▶ _What you are asked to do_
Write out again, exactly, the lines below starting at the one with "D5: diode 1N4148" and ending at the one with "U3 pin UD+: N008 -> none".

▶ _Information supplied_

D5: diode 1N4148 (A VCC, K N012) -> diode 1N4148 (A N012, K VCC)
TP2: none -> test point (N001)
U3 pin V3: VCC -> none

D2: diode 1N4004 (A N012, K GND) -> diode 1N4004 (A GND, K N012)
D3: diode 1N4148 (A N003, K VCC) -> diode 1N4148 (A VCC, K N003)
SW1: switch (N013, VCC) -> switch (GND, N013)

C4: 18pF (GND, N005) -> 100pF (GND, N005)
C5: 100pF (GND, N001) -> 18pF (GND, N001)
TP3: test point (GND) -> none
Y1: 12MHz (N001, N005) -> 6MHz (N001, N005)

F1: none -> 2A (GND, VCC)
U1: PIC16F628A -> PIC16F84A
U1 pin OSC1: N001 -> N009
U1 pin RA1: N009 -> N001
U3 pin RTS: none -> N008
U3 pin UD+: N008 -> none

---

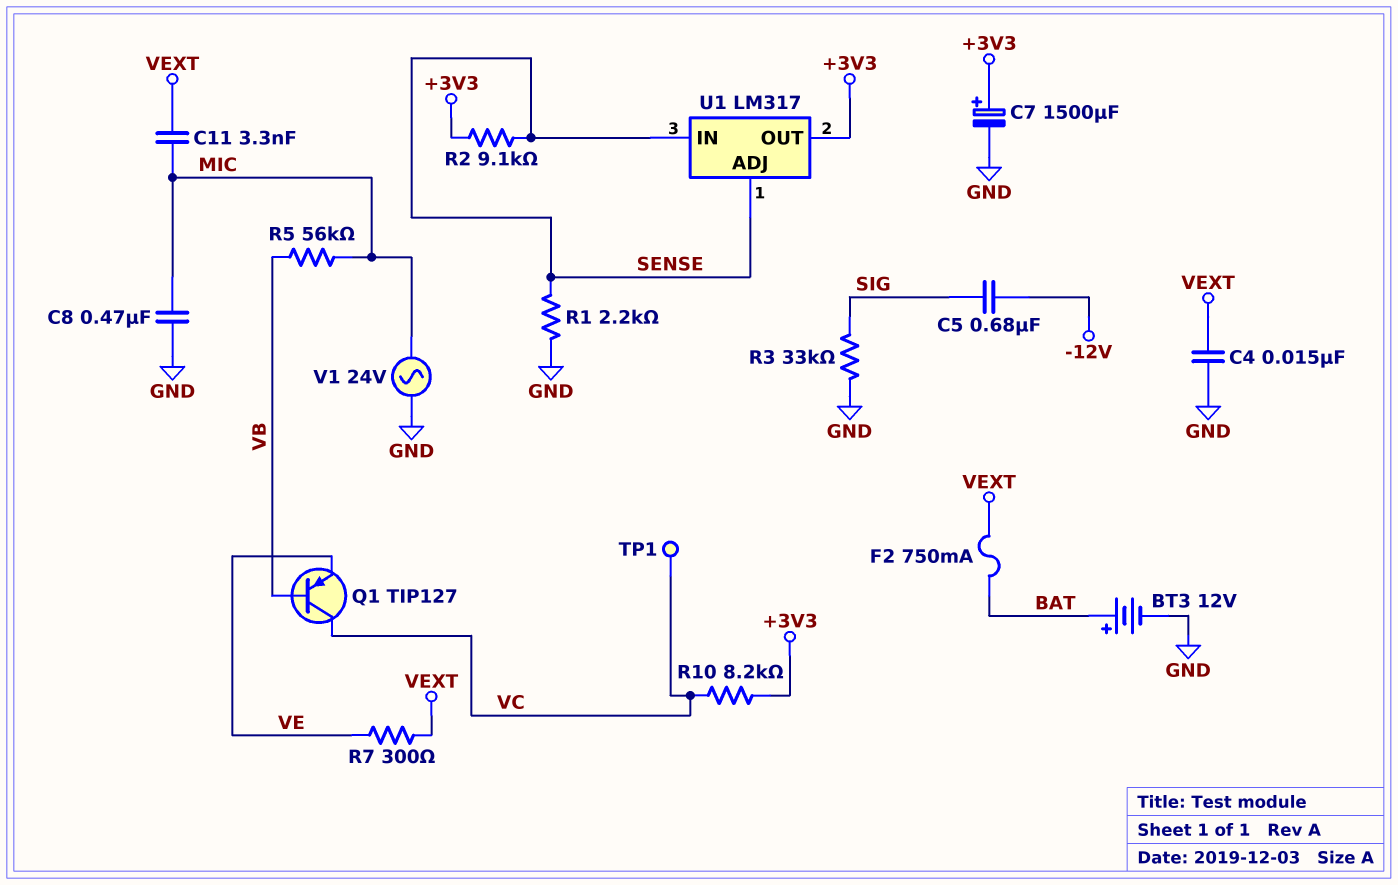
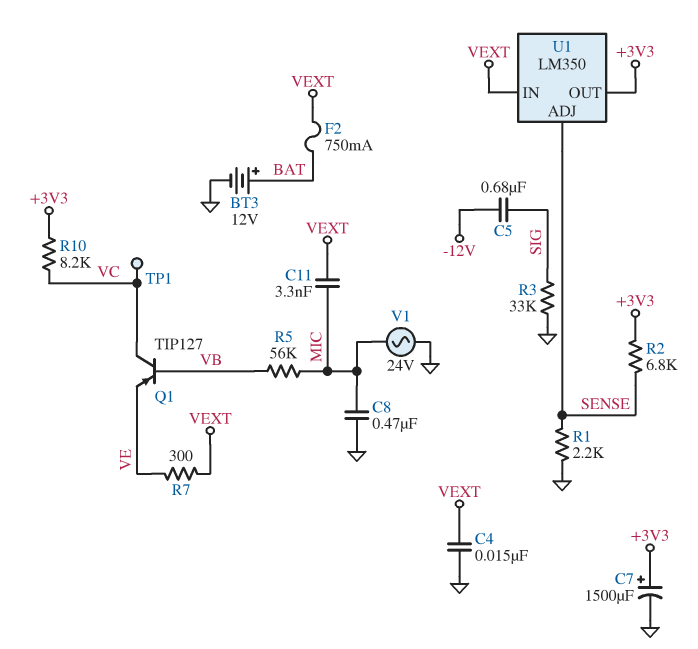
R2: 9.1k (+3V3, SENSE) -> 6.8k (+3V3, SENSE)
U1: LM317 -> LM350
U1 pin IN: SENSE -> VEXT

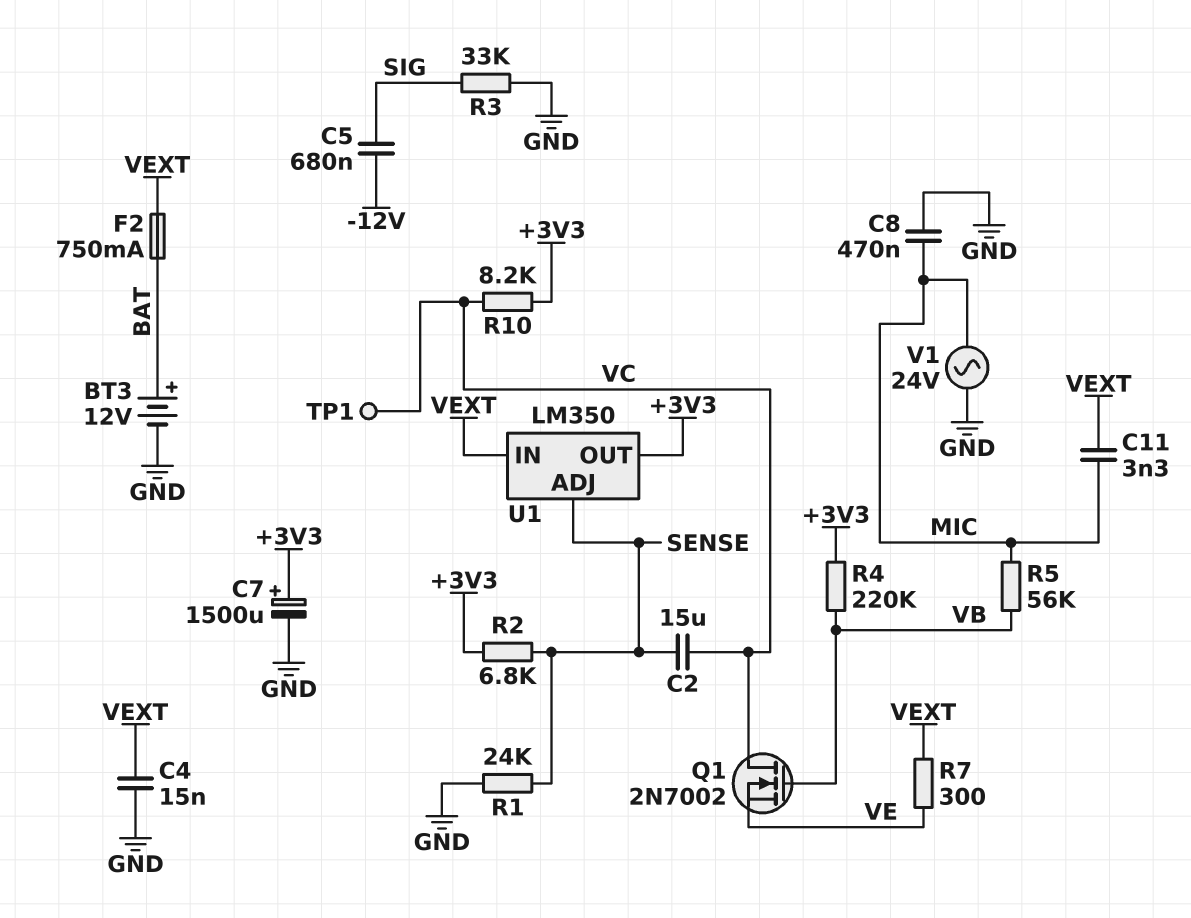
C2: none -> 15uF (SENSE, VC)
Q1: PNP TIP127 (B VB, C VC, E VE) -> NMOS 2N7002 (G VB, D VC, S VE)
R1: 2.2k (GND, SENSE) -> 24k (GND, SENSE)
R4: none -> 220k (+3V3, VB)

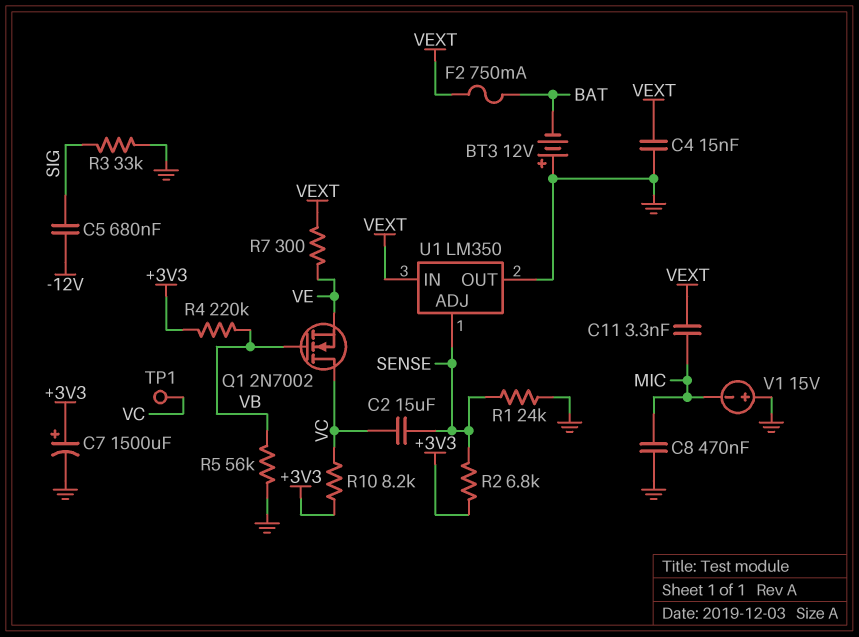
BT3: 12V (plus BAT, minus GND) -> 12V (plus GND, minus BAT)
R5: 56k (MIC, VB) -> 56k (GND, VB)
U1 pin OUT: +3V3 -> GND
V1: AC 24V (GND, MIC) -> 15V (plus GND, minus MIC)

▶ _Answer to the exercise_
D5: diode 1N4148 (A VCC, K N012) -> diode 1N4148 (A N012, K VCC)
TP2: none -> test point (N001)
U3 pin V3: VCC -> none

D2: diode 1N4004 (A N012, K GND) -> diode 1N4004 (A GND, K N012)
D3: diode 1N4148 (A N003, K VCC) -> diode 1N4148 (A VCC, K N003)
SW1: switch (N013, VCC) -> switch (GND, N013)

C4: 18pF (GND, N005) -> 100pF (GND, N005)
C5: 100pF (GND, N001) -> 18pF (GND, N001)
TP3: test point (GND) -> none
Y1: 12MHz (N001, N005) -> 6MHz (N001, N005)

F1: none -> 2A (GND, VCC)
U1: PIC16F628A -> PIC16F84A
U1 pin OSC1: N001 -> N009
U1 pin RA1: N009 -> N001
U3 pin RTS: none -> N008
U3 pin UD+: N008 -> none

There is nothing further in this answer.